• **SOURCE DATA**:
********
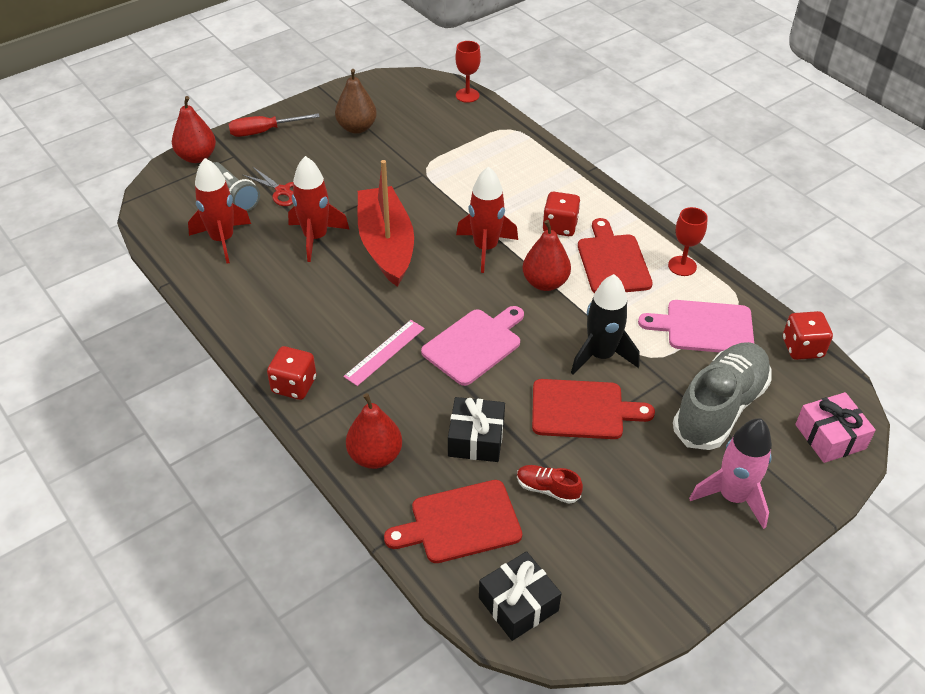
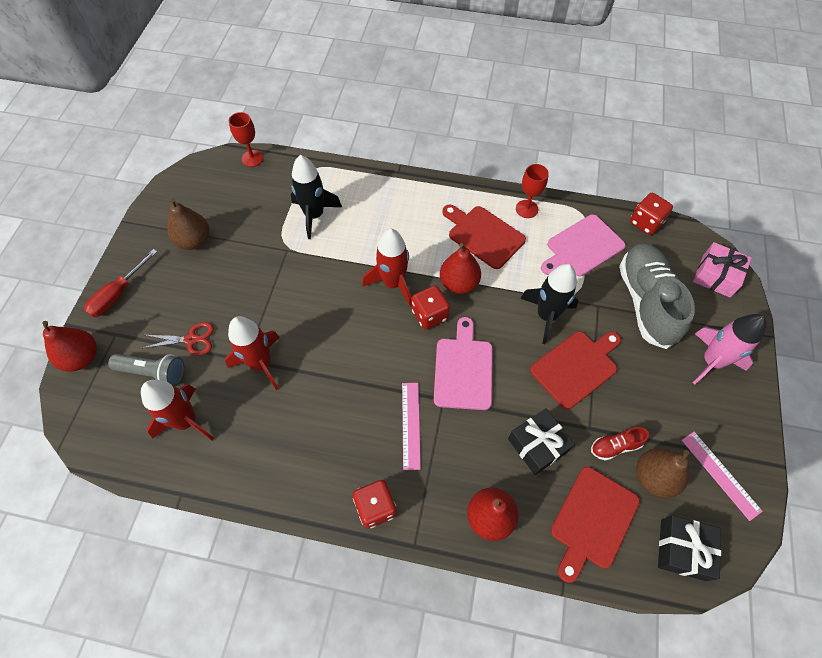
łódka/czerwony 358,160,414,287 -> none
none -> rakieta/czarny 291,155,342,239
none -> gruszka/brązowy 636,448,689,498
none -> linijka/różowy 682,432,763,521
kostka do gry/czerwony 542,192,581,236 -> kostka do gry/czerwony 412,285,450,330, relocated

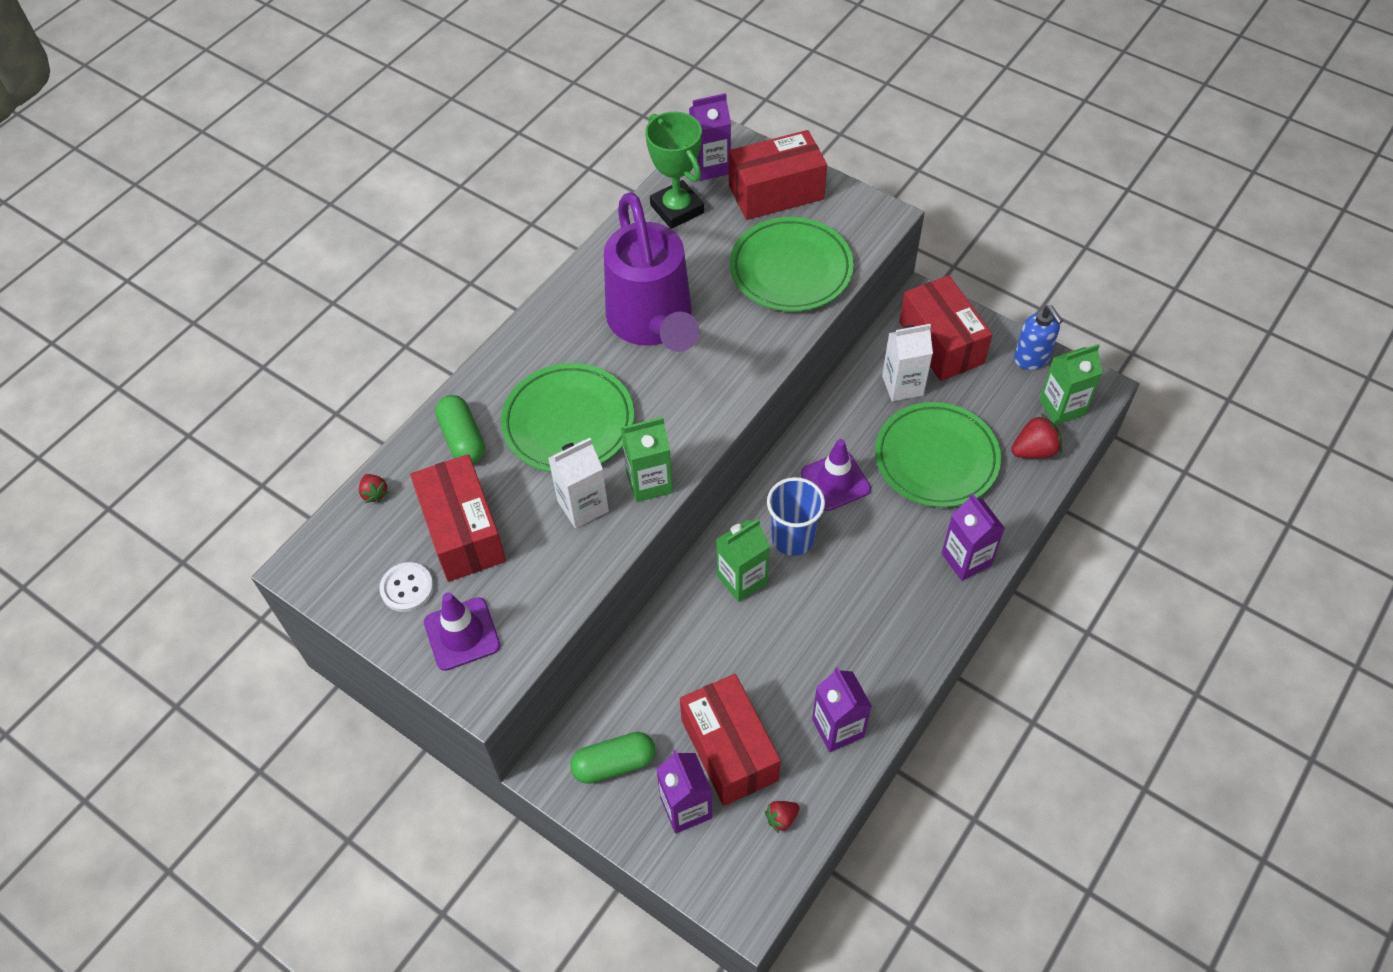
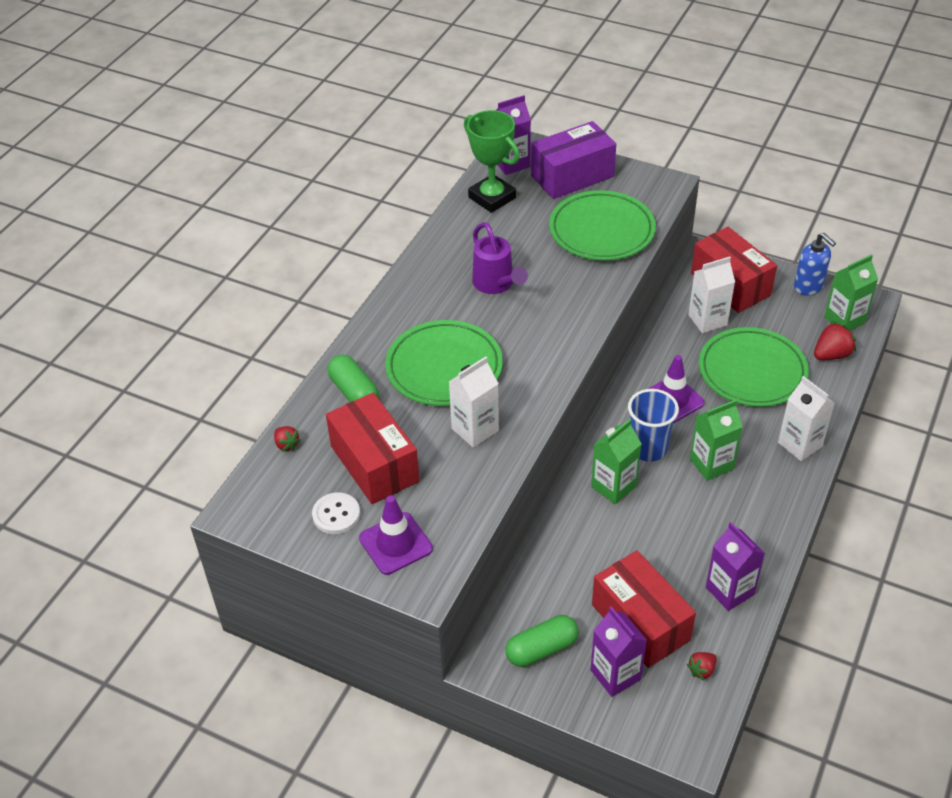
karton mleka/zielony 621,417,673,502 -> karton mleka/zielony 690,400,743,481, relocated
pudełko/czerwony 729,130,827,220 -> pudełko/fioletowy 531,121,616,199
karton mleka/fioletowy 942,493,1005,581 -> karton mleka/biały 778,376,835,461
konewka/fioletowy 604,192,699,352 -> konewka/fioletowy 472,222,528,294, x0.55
********
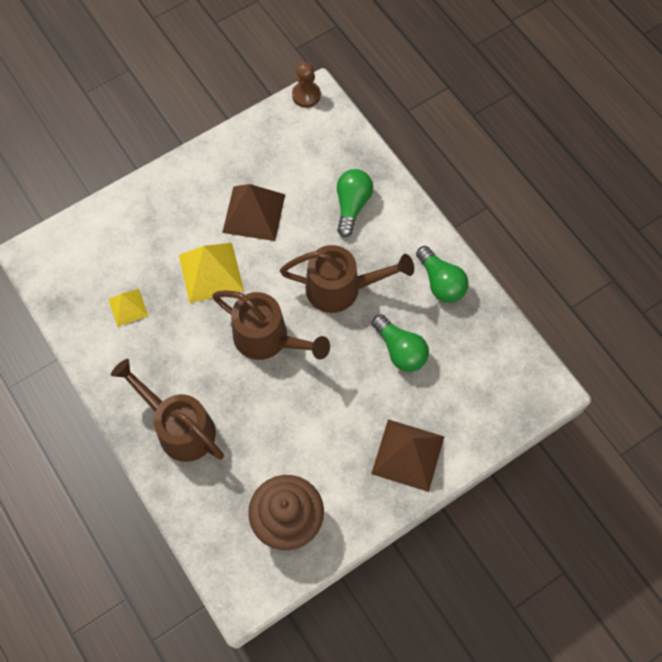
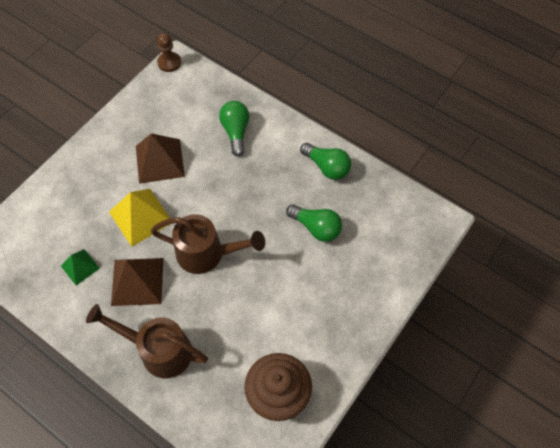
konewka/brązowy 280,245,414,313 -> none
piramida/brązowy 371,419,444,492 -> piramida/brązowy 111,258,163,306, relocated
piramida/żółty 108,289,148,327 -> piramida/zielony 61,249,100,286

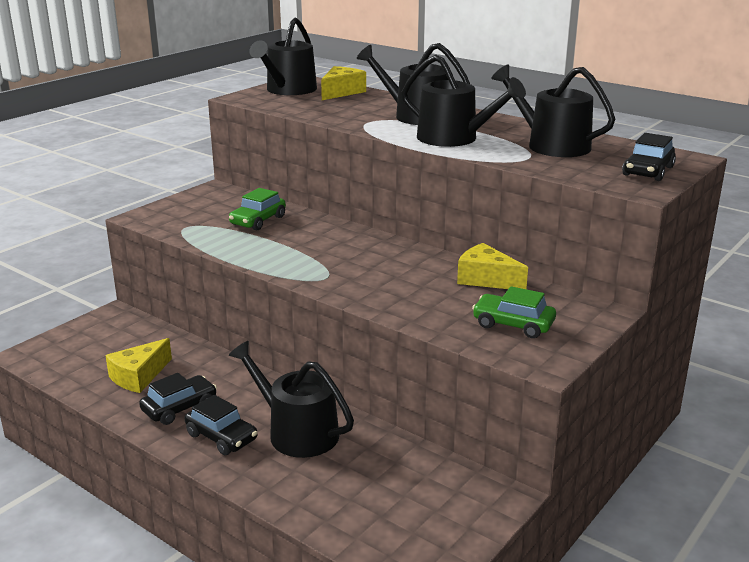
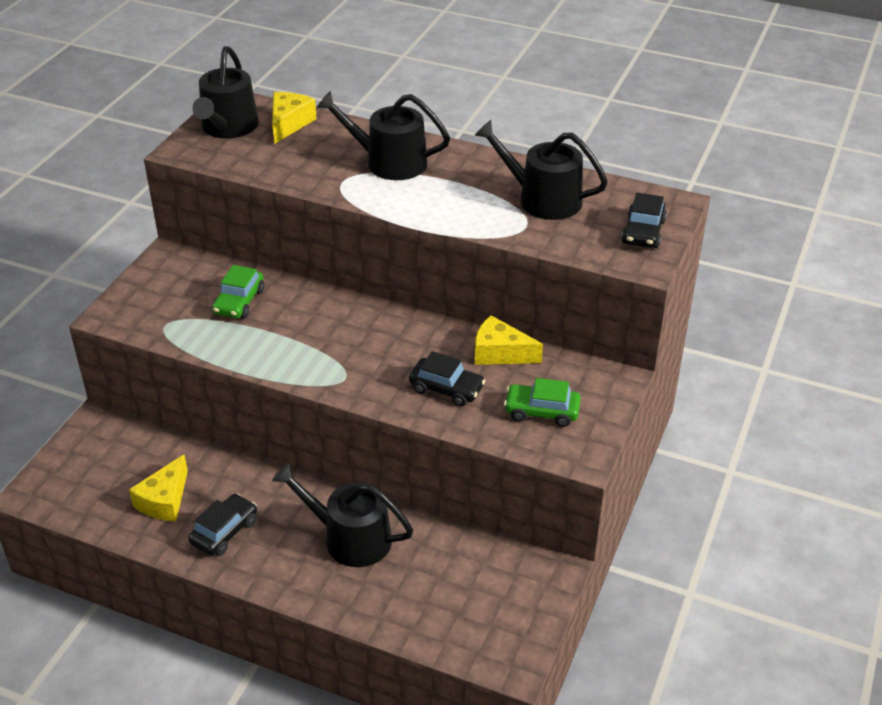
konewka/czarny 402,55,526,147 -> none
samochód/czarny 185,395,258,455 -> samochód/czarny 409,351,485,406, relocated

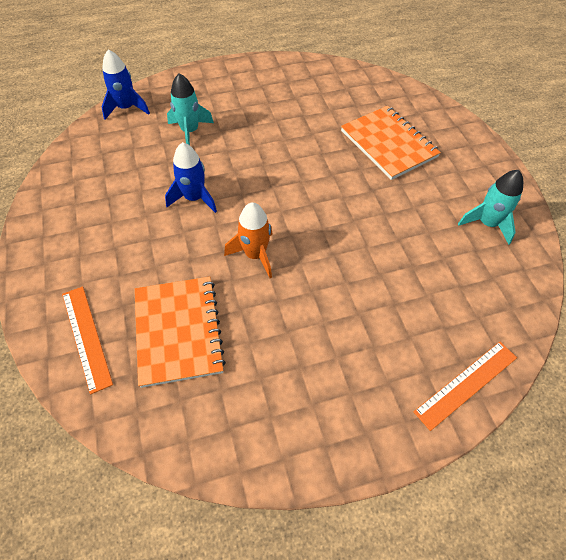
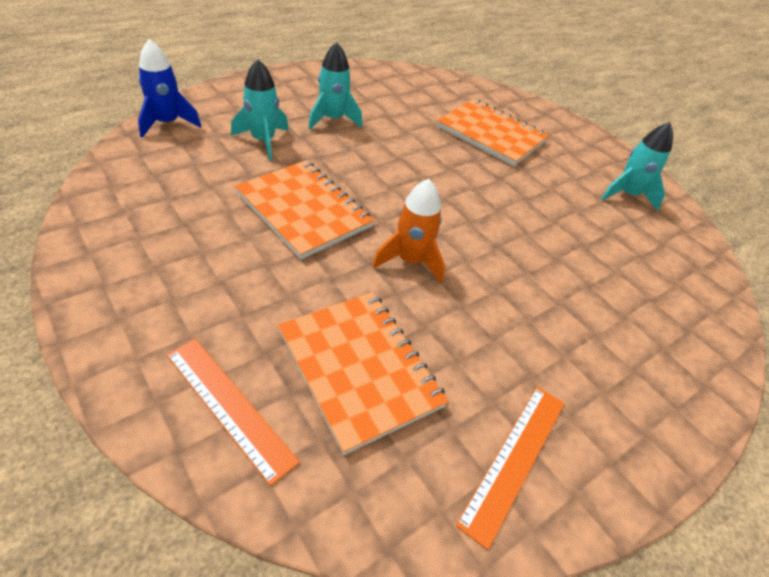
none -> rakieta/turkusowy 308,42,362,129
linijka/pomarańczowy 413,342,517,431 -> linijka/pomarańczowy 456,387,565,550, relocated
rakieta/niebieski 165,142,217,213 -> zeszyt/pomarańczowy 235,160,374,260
********
• **AIM OF THE TASK**: Retype the entries above exactly, but only from the line containing "none -> rakieta/czarny 291,155,342,239" through the line containing "none -> linijka/różowy 682,432,763,521", both included.

• **TASK RESPONSE**:
none -> rakieta/czarny 291,155,342,239
none -> gruszka/brązowy 636,448,689,498
none -> linijka/różowy 682,432,763,521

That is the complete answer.